Start of Block
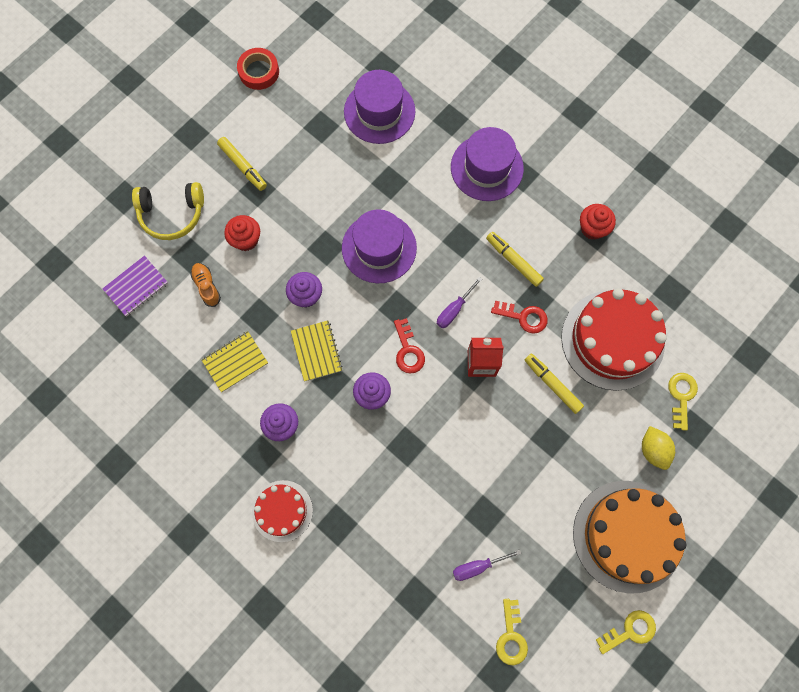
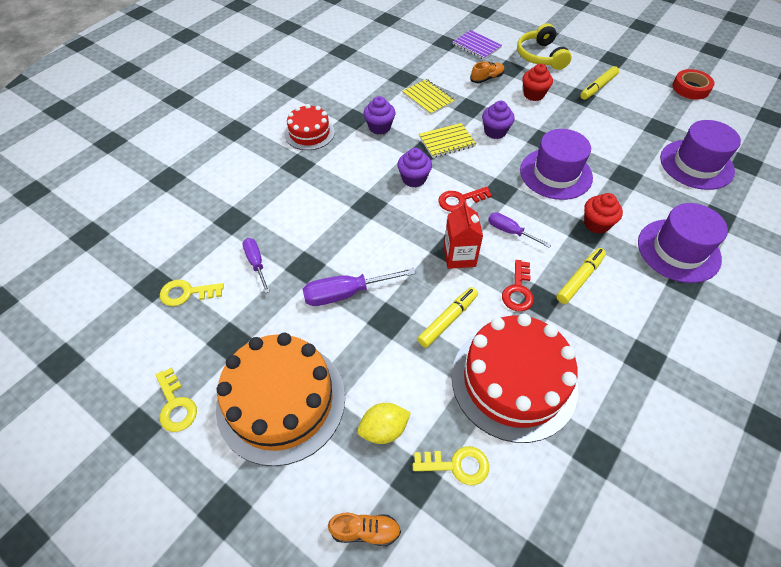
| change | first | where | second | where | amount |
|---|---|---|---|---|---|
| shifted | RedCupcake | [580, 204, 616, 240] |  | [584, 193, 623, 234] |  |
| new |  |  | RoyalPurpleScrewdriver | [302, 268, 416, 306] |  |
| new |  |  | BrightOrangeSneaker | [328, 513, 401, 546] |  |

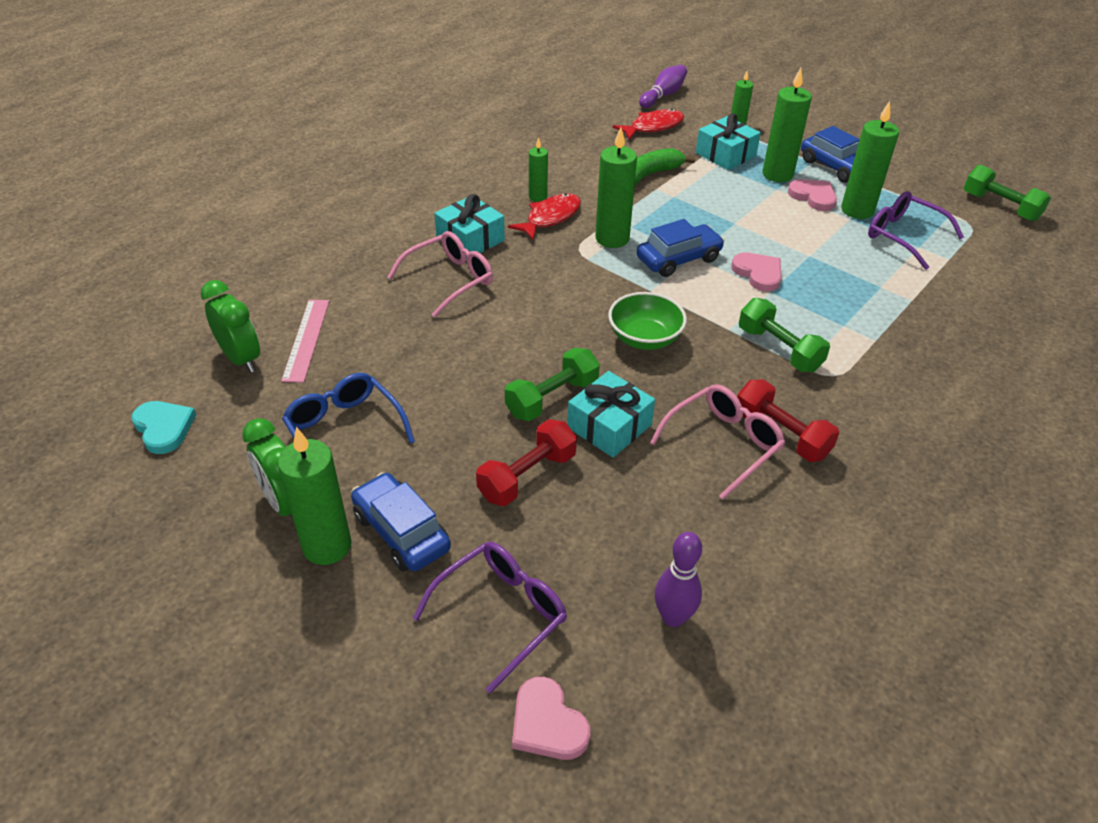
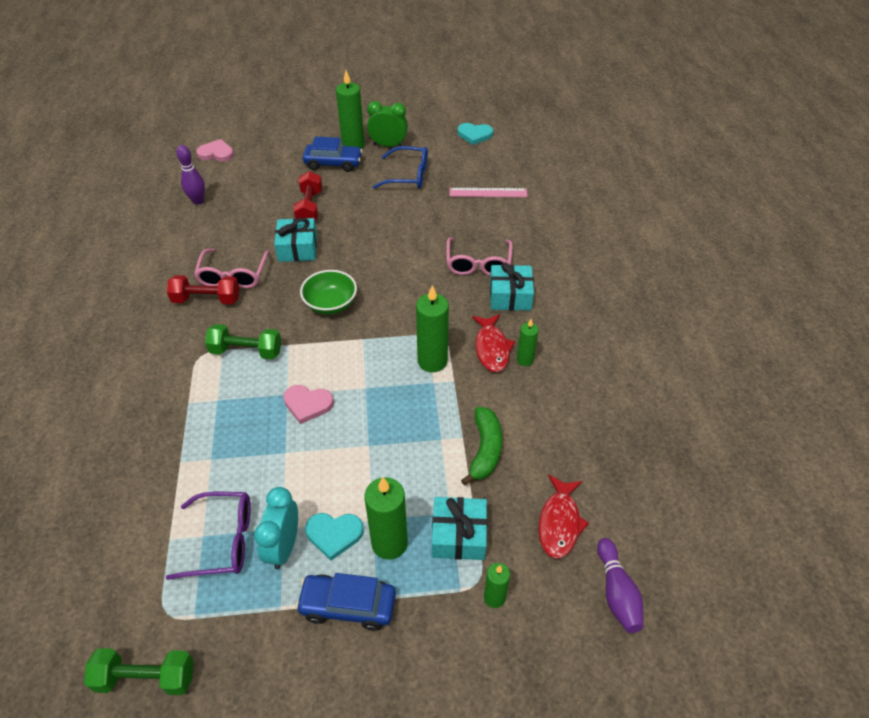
| change | first | where | second | where | amount |
|---|---|---|---|---|---|
| swapped | GreenPillarCandle | [841, 101, 899, 219] | TurquoiseAlarmClock | [254, 487, 298, 569] |  |
| repainted | RosePinkLoveHeart | [788, 179, 837, 211] | TurquoiseLoveHeart | [305, 513, 364, 561] |  |
| gone | CobaltAutomobile | [637, 219, 725, 277] |  |  |  |
| gone | GreenAlarmClock | [201, 280, 260, 373] |  |  |  |
| rotated | RosePinkMeasuringStick | [281, 300, 329, 383] |  | [450, 188, 528, 197] | 45 degrees counterclockwise |
| gone | GreenDumbbell | [505, 348, 600, 421] |  |  |  |
| gone | RoyalPurpleSpectacles | [413, 542, 567, 694] |  |  |  |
End of Block
• [Task]
The response should consist of the lines above from the first through the one containing "268, 416, 306]", transcribed exactly, with every picture left out.

• [Solution to this problem]
| change | first | where | second | where | amount |
|---|---|---|---|---|---|
| shifted | RedCupcake | [580, 204, 616, 240] |  | [584, 193, 623, 234] |  |
| new |  |  | RoyalPurpleScrewdriver | [302, 268, 416, 306] |  |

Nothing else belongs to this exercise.